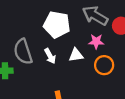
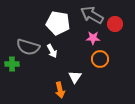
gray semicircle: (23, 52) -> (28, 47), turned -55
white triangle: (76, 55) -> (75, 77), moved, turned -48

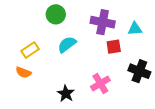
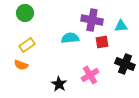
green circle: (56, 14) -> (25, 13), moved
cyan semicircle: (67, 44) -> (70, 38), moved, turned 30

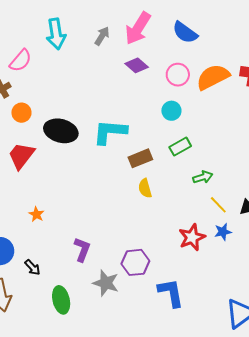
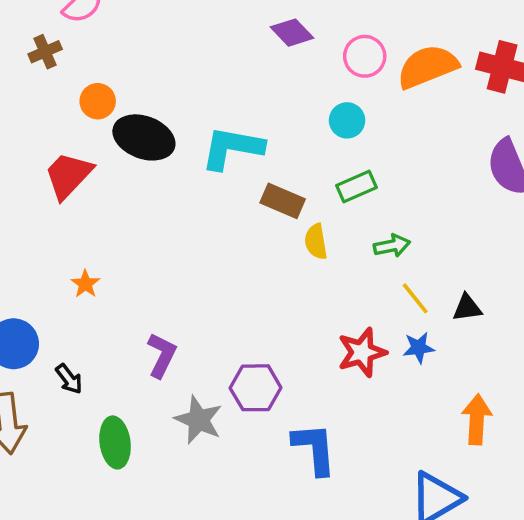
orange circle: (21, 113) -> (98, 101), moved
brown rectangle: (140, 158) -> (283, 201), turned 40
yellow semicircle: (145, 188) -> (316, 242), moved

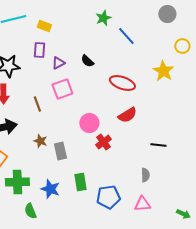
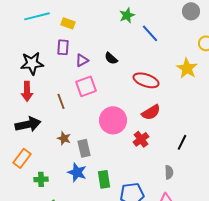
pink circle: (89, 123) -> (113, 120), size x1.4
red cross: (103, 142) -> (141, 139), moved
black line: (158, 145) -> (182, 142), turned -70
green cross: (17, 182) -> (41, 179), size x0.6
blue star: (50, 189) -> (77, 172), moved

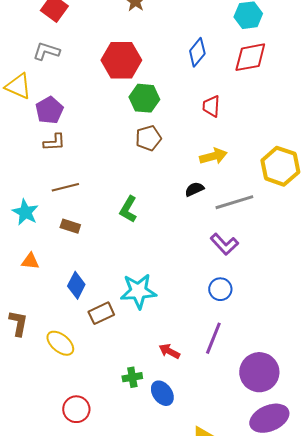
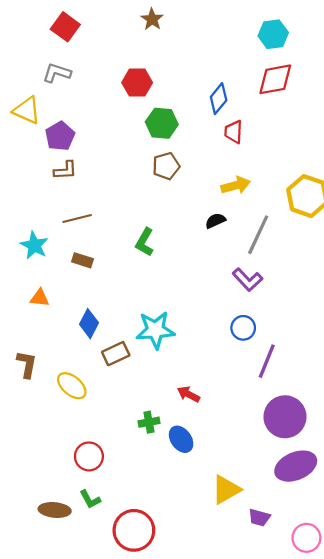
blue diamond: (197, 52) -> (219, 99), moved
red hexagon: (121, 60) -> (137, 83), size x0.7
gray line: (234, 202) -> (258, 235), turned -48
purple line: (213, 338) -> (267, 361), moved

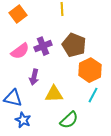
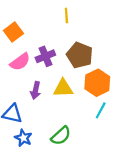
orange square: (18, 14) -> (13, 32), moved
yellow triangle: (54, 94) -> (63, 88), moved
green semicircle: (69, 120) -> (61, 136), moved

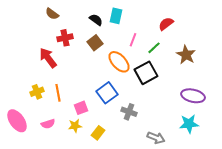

---------------

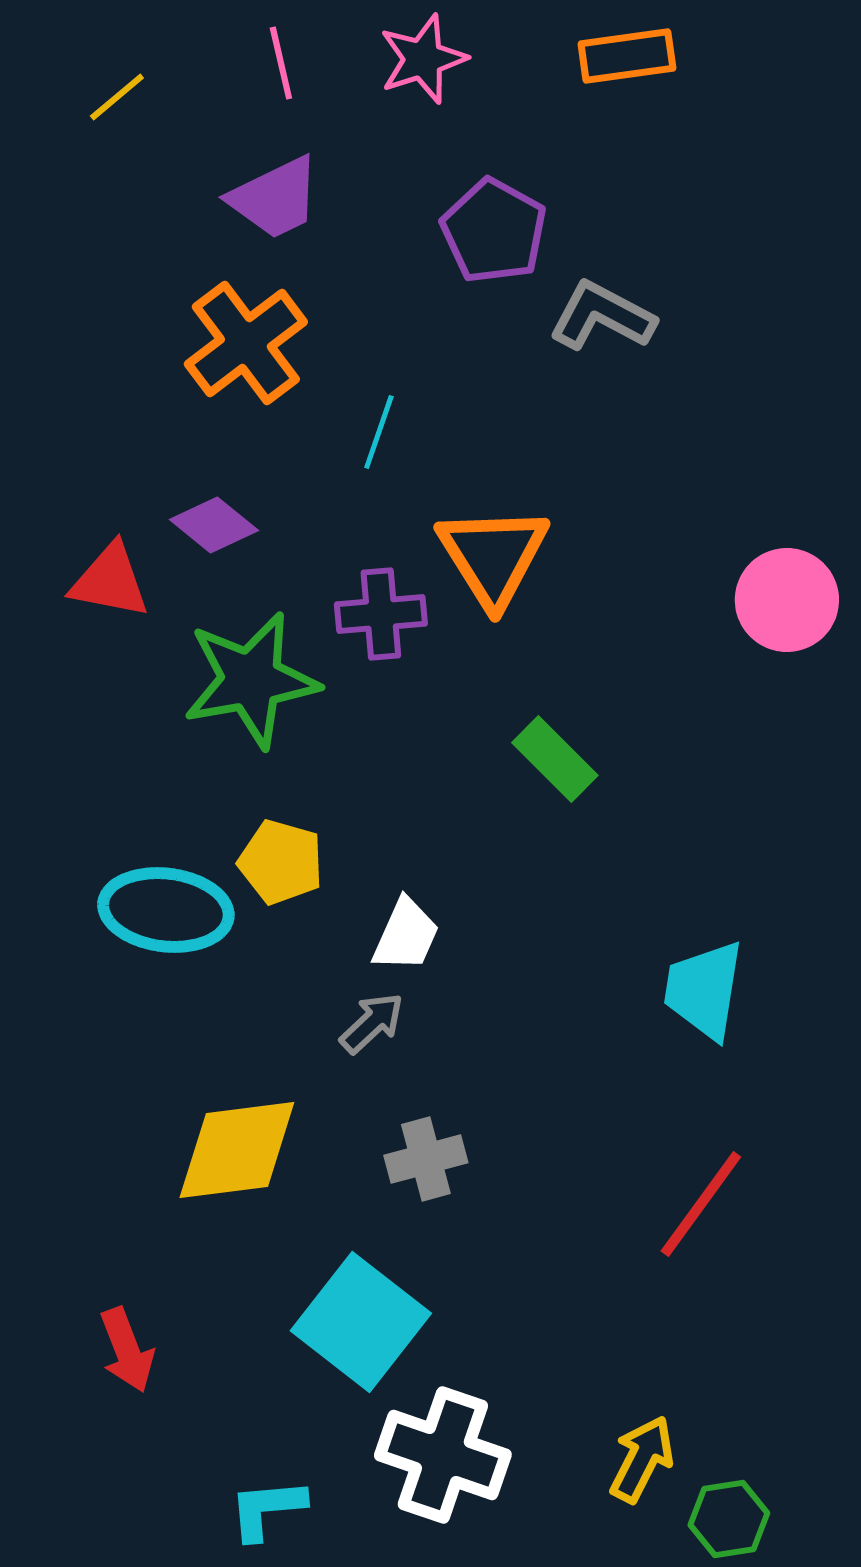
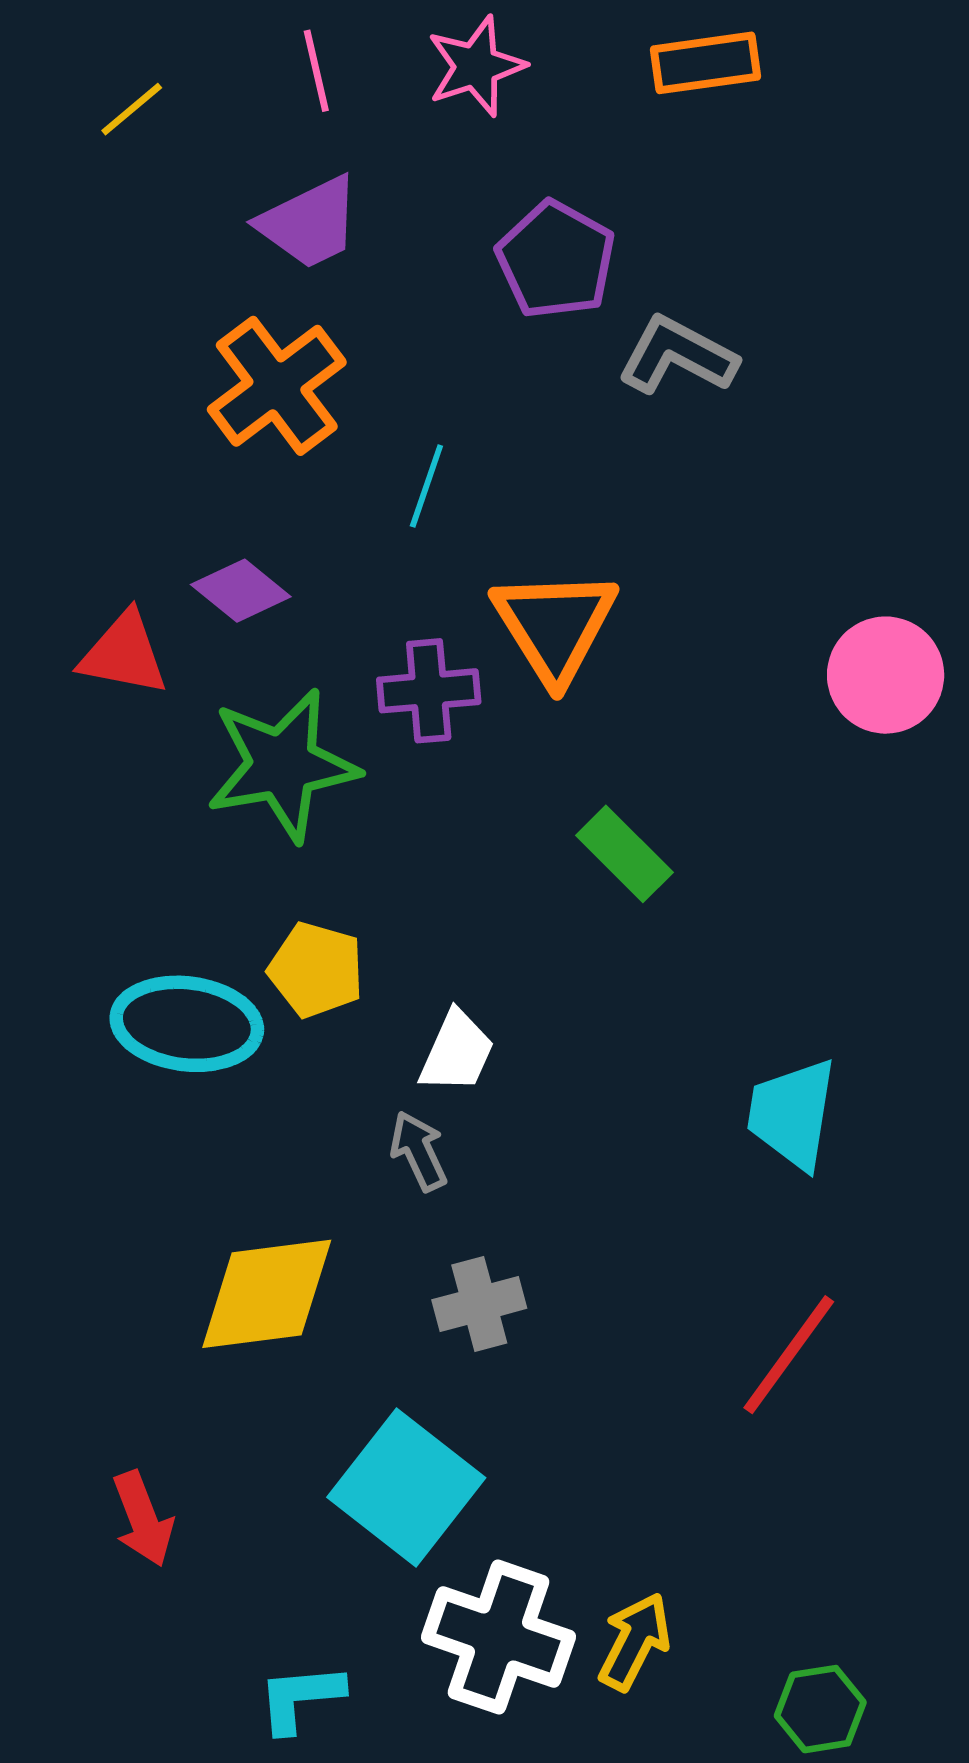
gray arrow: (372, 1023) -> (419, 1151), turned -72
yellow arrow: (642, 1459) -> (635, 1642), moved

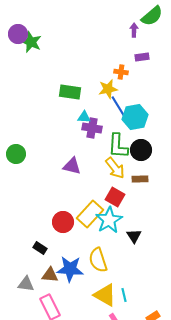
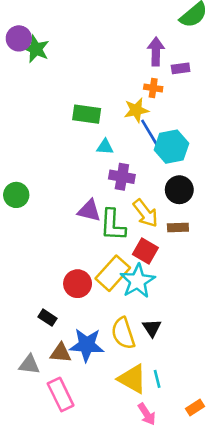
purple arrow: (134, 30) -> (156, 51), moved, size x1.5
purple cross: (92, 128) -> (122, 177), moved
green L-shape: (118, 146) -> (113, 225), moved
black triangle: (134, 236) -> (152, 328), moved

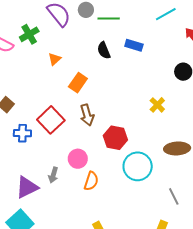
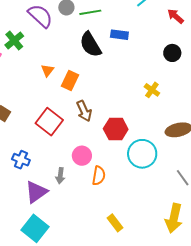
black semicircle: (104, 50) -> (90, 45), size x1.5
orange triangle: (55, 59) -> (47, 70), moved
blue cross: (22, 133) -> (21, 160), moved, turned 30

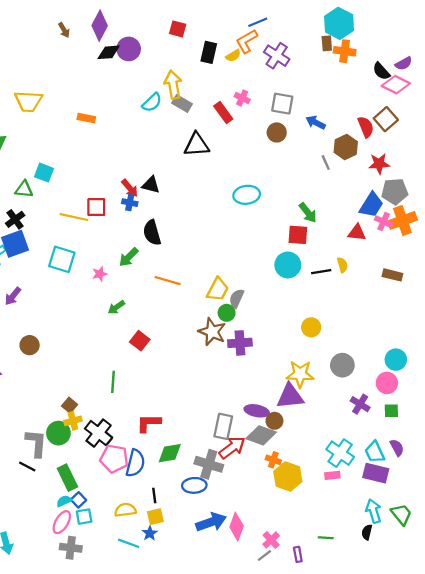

---------------

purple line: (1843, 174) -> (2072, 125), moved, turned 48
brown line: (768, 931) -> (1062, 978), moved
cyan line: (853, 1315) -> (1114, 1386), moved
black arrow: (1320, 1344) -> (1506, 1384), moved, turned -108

---------------

▶ ASSIGNED TASK
Which lines run from the one holding "black semicircle: (104, 50)" through the one holding "blue cross: (22, 133)" in the records above? Repeat them exactly, both included, and nothing more.

▶ RESPONSE BOX
black semicircle: (104, 50) -> (90, 45), size x1.5
orange triangle: (55, 59) -> (47, 70), moved
blue cross: (22, 133) -> (21, 160), moved, turned 30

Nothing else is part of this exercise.